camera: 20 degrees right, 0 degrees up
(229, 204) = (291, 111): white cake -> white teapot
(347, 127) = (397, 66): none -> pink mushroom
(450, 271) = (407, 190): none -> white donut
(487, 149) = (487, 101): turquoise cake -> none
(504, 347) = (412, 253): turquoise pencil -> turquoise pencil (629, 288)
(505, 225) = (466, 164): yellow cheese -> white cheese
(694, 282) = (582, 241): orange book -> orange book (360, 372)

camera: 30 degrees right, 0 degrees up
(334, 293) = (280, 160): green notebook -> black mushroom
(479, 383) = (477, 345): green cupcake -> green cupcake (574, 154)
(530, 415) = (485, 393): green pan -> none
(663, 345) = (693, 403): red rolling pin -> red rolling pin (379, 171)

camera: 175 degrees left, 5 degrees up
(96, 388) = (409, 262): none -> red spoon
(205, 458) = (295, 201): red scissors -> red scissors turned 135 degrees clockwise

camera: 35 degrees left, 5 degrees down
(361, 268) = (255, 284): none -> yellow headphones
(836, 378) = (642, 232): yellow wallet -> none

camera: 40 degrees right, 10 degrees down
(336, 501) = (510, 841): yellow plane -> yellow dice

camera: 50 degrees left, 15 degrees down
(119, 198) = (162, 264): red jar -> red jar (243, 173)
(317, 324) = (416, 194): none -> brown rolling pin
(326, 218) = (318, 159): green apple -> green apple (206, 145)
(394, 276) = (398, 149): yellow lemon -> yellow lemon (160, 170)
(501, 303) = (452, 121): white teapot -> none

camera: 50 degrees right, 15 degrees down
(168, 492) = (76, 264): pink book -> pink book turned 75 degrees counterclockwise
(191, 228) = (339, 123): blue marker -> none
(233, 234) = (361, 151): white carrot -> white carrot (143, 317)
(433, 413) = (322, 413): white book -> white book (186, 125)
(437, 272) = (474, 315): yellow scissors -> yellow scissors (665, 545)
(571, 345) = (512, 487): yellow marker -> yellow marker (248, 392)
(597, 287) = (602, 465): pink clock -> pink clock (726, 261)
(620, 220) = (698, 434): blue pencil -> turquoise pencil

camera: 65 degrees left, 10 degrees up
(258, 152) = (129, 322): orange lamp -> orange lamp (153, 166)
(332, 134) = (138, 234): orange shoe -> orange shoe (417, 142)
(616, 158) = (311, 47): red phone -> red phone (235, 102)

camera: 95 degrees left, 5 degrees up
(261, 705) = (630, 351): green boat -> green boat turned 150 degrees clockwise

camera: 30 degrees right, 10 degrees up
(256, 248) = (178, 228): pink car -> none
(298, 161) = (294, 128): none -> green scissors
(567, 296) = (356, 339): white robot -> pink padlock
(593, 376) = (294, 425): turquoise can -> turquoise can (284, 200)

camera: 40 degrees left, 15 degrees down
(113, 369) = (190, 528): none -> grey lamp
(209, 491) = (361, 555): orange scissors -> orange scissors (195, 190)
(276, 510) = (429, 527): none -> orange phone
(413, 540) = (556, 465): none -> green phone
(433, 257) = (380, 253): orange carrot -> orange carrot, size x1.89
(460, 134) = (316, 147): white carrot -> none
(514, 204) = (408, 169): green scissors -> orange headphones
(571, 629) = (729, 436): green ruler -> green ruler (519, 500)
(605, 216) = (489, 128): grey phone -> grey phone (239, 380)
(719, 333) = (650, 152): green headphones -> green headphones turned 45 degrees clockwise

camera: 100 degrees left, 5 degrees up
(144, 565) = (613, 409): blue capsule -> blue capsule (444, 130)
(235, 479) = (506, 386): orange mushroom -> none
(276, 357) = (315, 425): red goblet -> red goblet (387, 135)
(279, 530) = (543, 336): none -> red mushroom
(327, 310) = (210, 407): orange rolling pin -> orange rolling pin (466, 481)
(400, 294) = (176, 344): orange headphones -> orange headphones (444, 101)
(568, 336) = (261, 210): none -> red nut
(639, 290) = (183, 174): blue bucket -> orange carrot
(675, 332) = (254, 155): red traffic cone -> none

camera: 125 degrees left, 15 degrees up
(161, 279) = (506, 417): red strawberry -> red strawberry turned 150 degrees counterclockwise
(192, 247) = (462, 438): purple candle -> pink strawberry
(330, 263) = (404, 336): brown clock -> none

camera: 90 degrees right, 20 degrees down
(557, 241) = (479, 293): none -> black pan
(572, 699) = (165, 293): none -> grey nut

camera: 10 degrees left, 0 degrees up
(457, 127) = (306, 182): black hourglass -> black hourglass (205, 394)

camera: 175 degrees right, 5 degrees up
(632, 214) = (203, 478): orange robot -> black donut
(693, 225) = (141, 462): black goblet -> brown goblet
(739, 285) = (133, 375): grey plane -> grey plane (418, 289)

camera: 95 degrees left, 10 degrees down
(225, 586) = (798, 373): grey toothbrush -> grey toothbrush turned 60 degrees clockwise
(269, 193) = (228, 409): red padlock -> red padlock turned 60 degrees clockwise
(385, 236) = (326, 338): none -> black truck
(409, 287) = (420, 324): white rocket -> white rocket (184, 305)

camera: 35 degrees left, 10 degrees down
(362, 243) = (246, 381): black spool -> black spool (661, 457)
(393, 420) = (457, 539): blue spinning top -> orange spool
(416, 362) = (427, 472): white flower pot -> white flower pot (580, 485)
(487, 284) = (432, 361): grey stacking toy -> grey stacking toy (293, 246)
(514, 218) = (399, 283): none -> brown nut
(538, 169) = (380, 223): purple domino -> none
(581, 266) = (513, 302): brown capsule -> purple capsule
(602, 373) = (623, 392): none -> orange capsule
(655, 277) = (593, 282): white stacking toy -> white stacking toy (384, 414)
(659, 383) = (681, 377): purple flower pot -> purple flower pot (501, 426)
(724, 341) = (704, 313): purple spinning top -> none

(Task details): Your task is to transcribe, with no changes, only the lines of the listing above that lie between the line holding "(279, 530) = (543, 336): none -> red mushroom" and the line holding "(269, 193) = (228, 409): red", inclusive.

(Answer below):
(279, 530) = (543, 336): none -> red mushroom
(327, 310) = (210, 407): orange rolling pin -> orange rolling pin (466, 481)
(400, 294) = (176, 344): orange headphones -> orange headphones (444, 101)
(568, 336) = (261, 210): none -> red nut
(639, 290) = (183, 174): blue bucket -> orange carrot
(675, 332) = (254, 155): red traffic cone -> none

camera: 125 degrees left, 15 degrees up
(161, 279) = (506, 417): red strawberry -> red strawberry turned 150 degrees counterclockwise
(192, 247) = (462, 438): purple candle -> pink strawberry
(330, 263) = (404, 336): brown clock -> none

camera: 90 degrees right, 20 degrees down
(557, 241) = (479, 293): none -> black pan
(572, 699) = (165, 293): none -> grey nut

camera: 10 degrees left, 0 degrees up
(457, 127) = (306, 182): black hourglass -> black hourglass (205, 394)

camera: 175 degrees right, 5 degrees up
(632, 214) = (203, 478): orange robot -> black donut
(693, 225) = (141, 462): black goblet -> brown goblet
(739, 285) = (133, 375): grey plane -> grey plane (418, 289)

camera: 95 degrees left, 10 degrees down
(225, 586) = (798, 373): grey toothbrush -> grey toothbrush turned 60 degrees clockwise
(269, 193) = (228, 409): red padlock -> red padlock turned 60 degrees clockwise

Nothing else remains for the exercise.